Aim of the task:
For the material below, output exactly the span from the line with "brown bell: 2 -> 3" to the line with "purple watering can: 0 -> 2", including both, and nothing besides.

Material shown:
^^^^^^^^^^^^^^^^

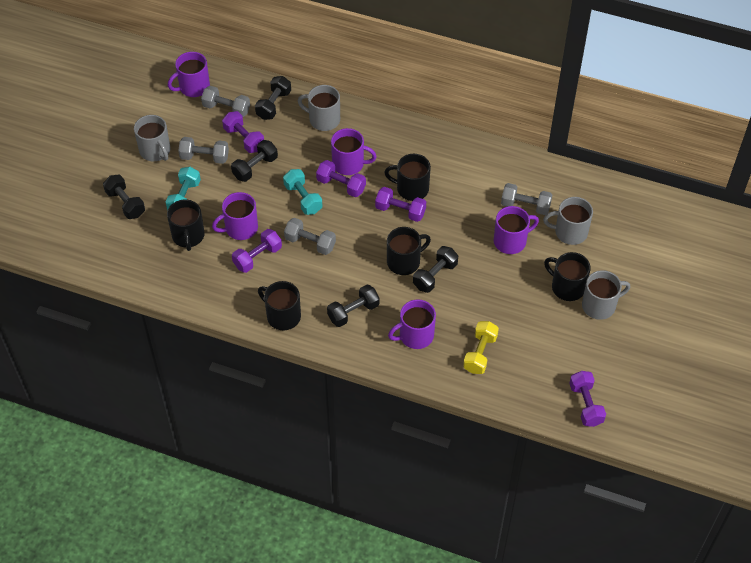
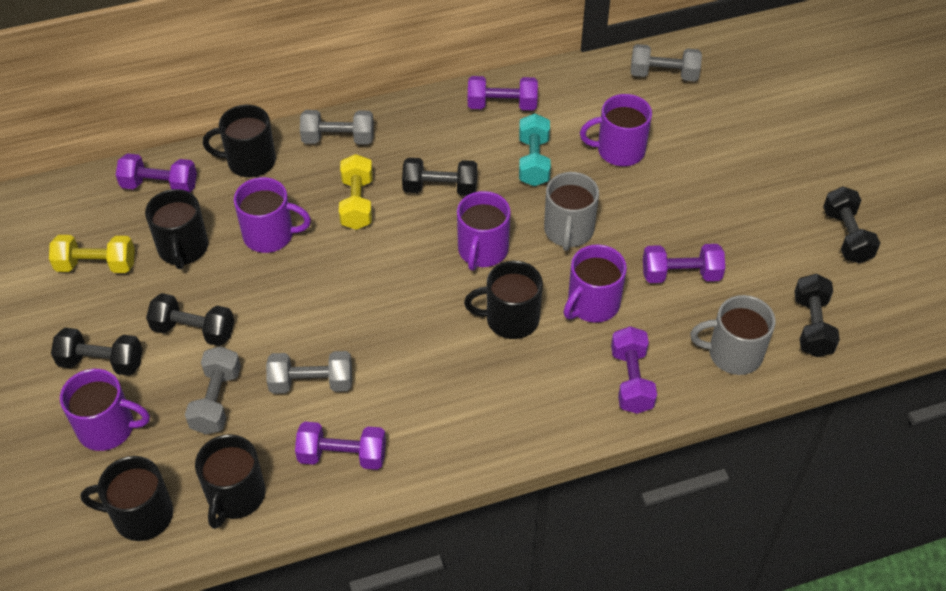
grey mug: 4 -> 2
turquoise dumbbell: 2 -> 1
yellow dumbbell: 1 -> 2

^^^^^^^^^^^^^^^^

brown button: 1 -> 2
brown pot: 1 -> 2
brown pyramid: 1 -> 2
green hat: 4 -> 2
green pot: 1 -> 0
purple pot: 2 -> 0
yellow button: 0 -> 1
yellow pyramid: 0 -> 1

^^^^^^^^^^^^^^^^

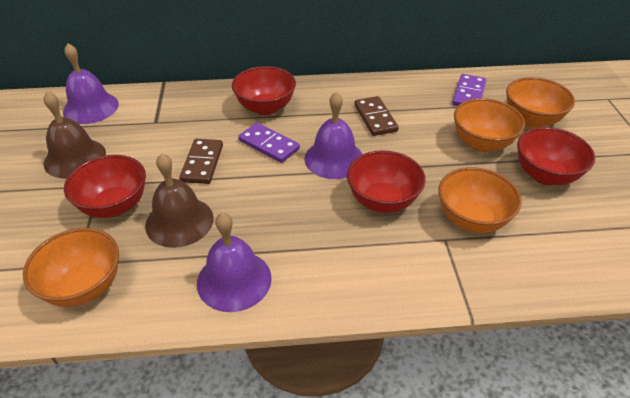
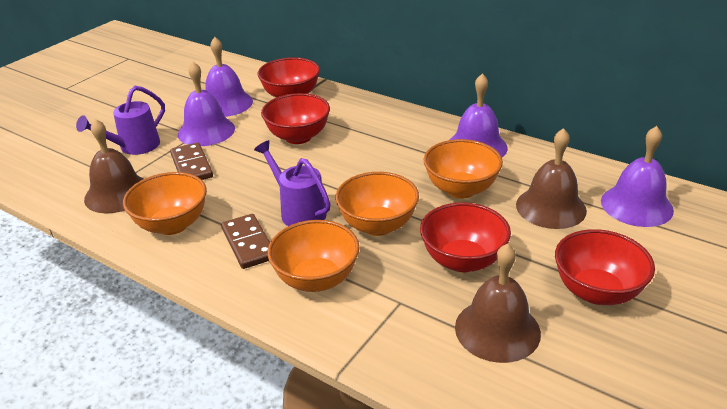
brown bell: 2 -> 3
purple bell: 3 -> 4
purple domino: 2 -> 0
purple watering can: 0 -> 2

^^^^^^^^^^^^^^^^

Finished task:
brown bell: 2 -> 3
purple bell: 3 -> 4
purple domino: 2 -> 0
purple watering can: 0 -> 2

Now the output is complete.